Task objective: Once the line containing "blue rectangle at" is located in the records below, repeat it and all lines that follow it exactly, leaving out any picture.

Data excerpts:

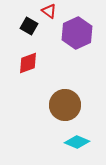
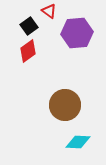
black square: rotated 24 degrees clockwise
purple hexagon: rotated 20 degrees clockwise
red diamond: moved 12 px up; rotated 15 degrees counterclockwise
cyan diamond: moved 1 px right; rotated 20 degrees counterclockwise
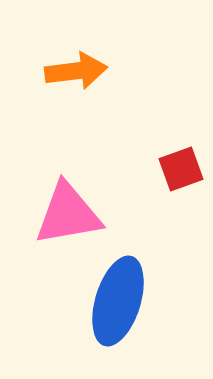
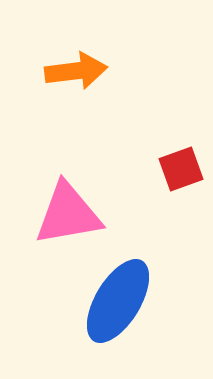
blue ellipse: rotated 14 degrees clockwise
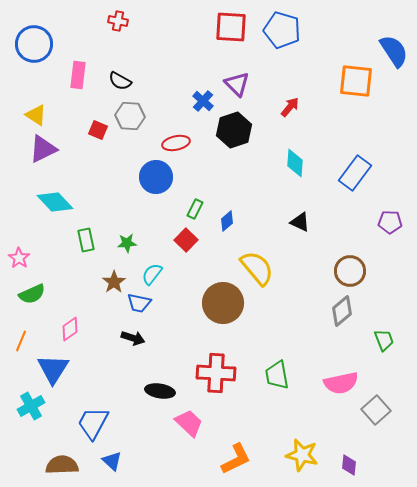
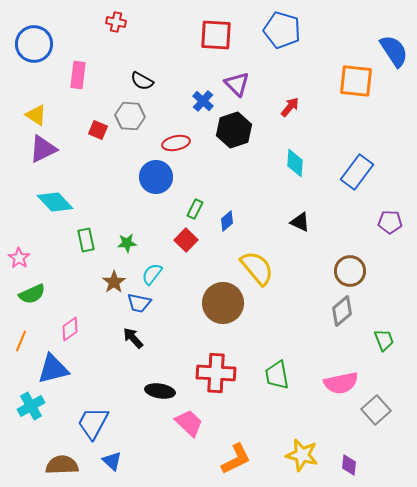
red cross at (118, 21): moved 2 px left, 1 px down
red square at (231, 27): moved 15 px left, 8 px down
black semicircle at (120, 81): moved 22 px right
blue rectangle at (355, 173): moved 2 px right, 1 px up
black arrow at (133, 338): rotated 150 degrees counterclockwise
blue triangle at (53, 369): rotated 44 degrees clockwise
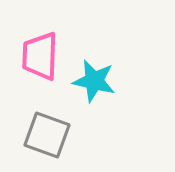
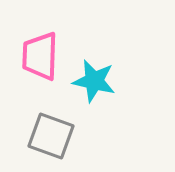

Output below:
blue rectangle at (355, 173): moved 2 px right, 1 px up
black arrow at (133, 338): rotated 150 degrees counterclockwise
blue triangle at (53, 369): rotated 44 degrees clockwise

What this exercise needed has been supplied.